# Prompt
Pictures excluded, copy all of the data below exactly.

# Dataset excerpt
◆ ◆ ◆

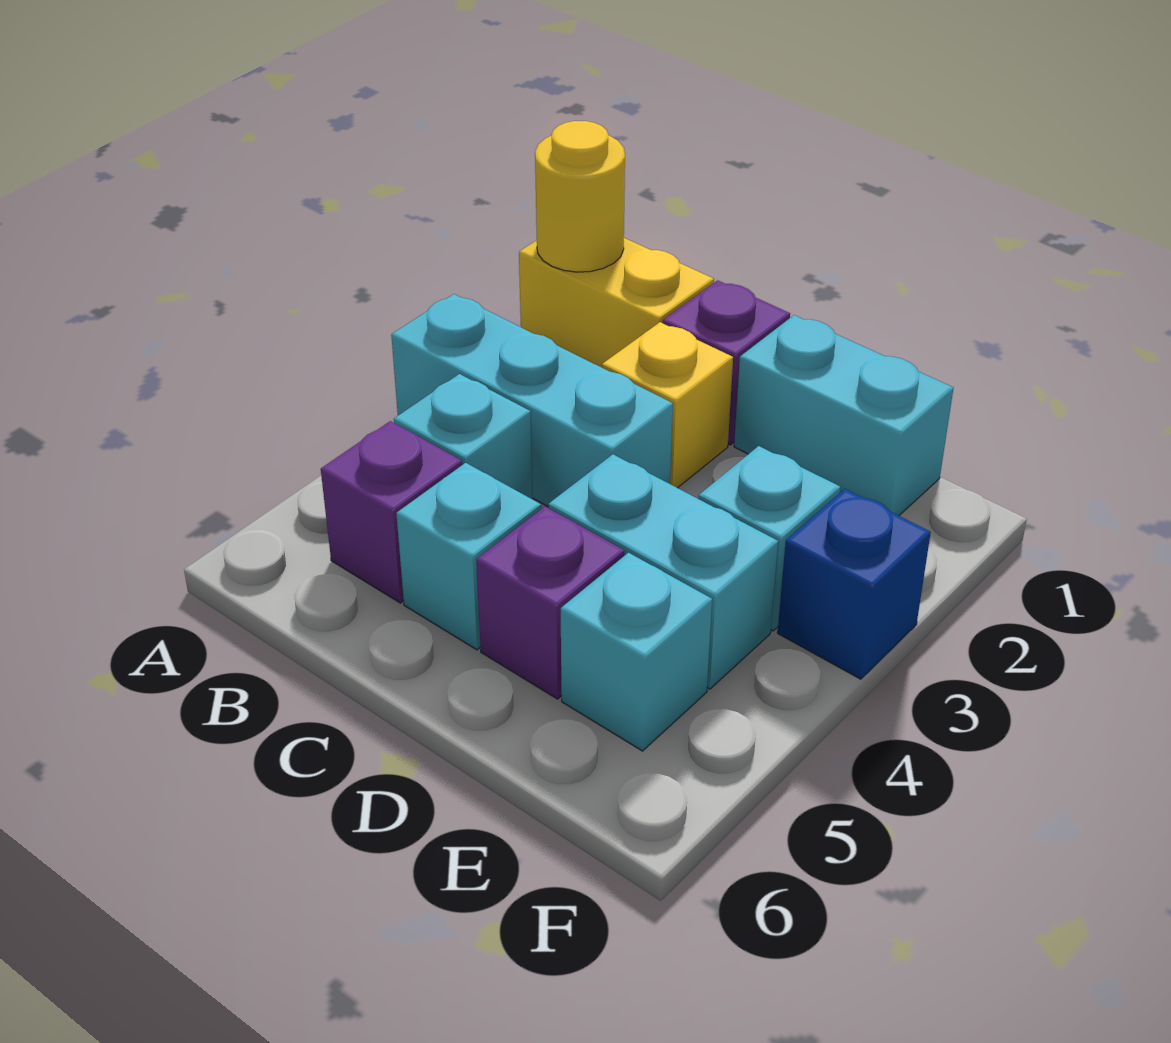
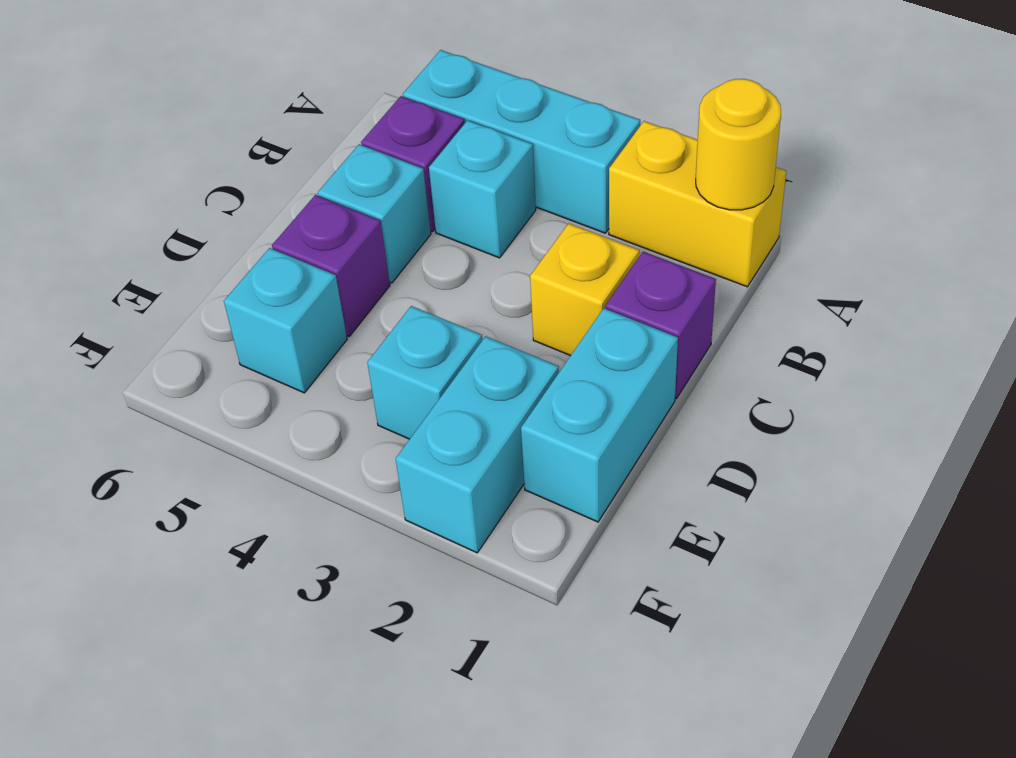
yellow brick A1:B1 level 1 -> yellow brick A1:A2 level 1
cyan brick A3:C3 level 1 -> cyan brick A3:A5 level 1
cyan brick D4:E4 level 1 -> cyan brick E2:F2 level 1
blue brick F3 level 1 -> none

◆ ◆ ◆

# Response box
yellow brick A1:B1 level 1 -> yellow brick A1:A2 level 1
cyan brick A3:C3 level 1 -> cyan brick A3:A5 level 1
cyan brick D4:E4 level 1 -> cyan brick E2:F2 level 1
blue brick F3 level 1 -> none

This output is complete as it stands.